● Material provided
[Start of section]
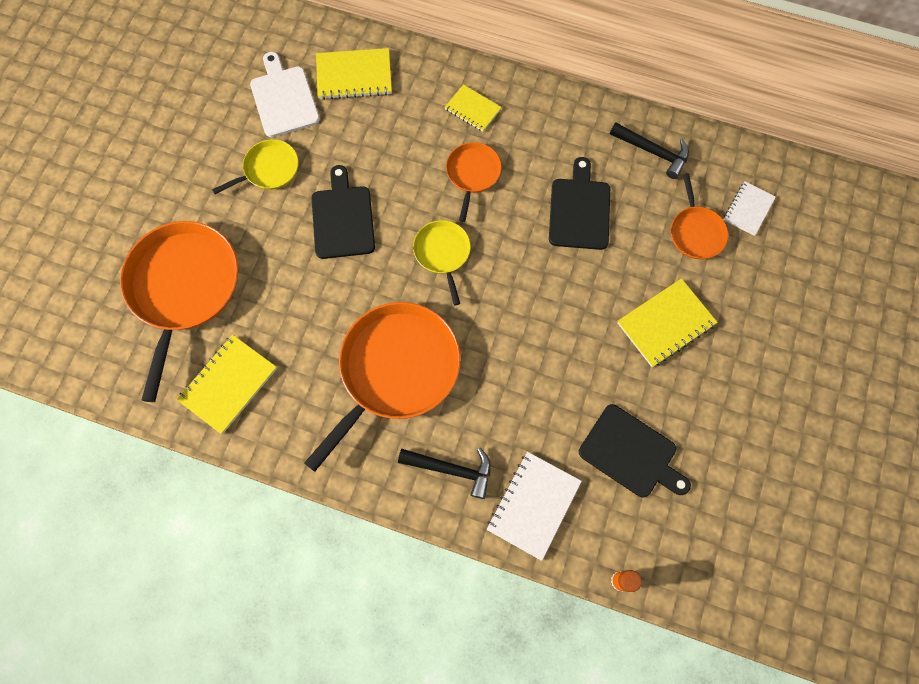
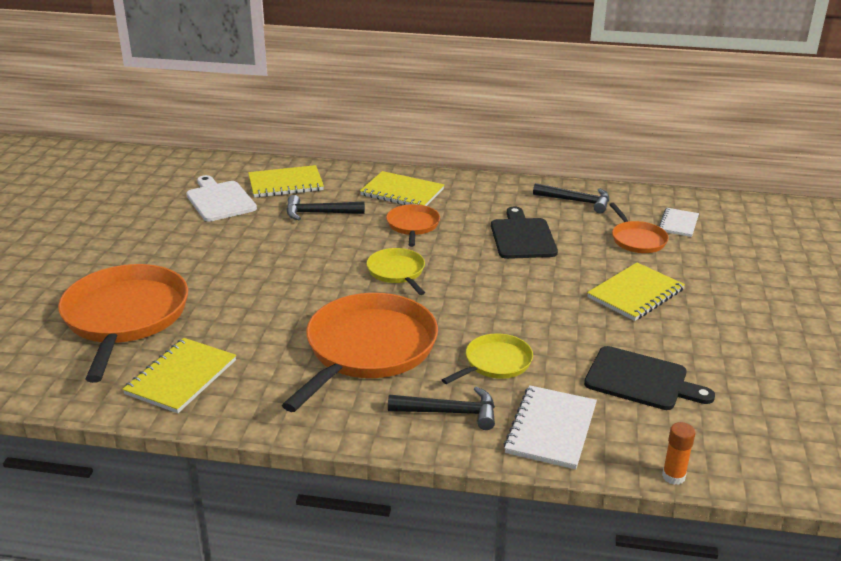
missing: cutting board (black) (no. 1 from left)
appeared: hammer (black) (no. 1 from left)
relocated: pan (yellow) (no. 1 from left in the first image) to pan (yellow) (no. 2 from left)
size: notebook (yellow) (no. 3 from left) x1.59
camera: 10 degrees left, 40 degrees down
[End of section]
[Start of section]
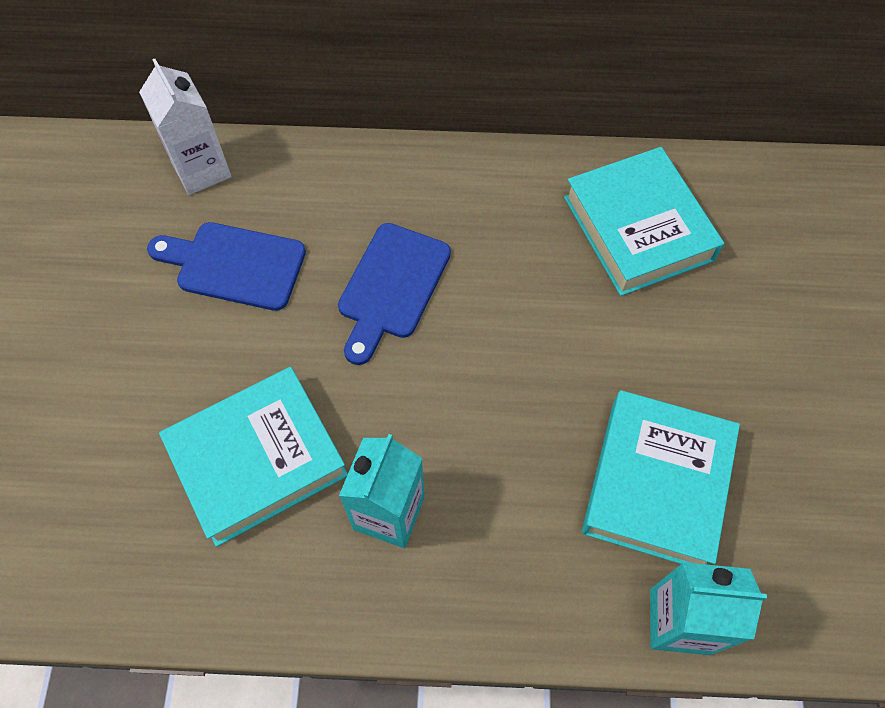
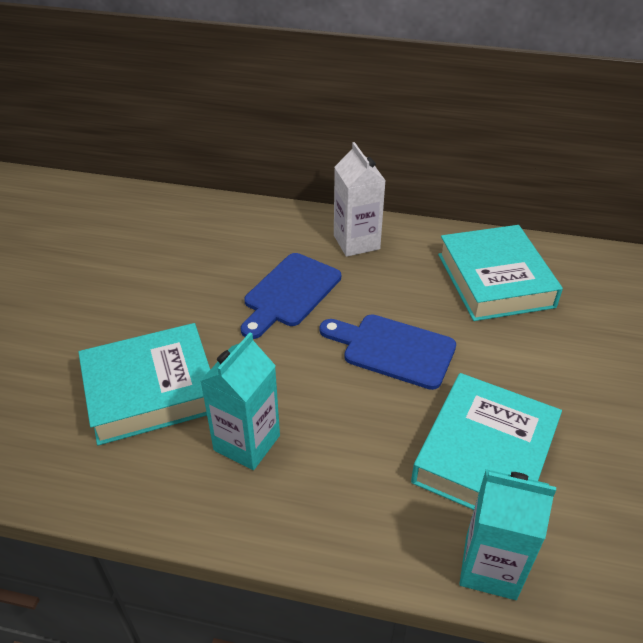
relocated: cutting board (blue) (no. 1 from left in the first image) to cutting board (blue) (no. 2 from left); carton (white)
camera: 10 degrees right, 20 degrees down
[End of section]
● Goal of the exercise
Once you find the line with "relocated: cutting board" in the entries above, output it and each line after it up to and including the line with "camera: 10 degrees right, 20 degrees down", and nothing else.

● Finished exercise
relocated: cutting board (blue) (no. 1 from left in the first image) to cutting board (blue) (no. 2 from left); carton (white)
camera: 10 degrees right, 20 degrees down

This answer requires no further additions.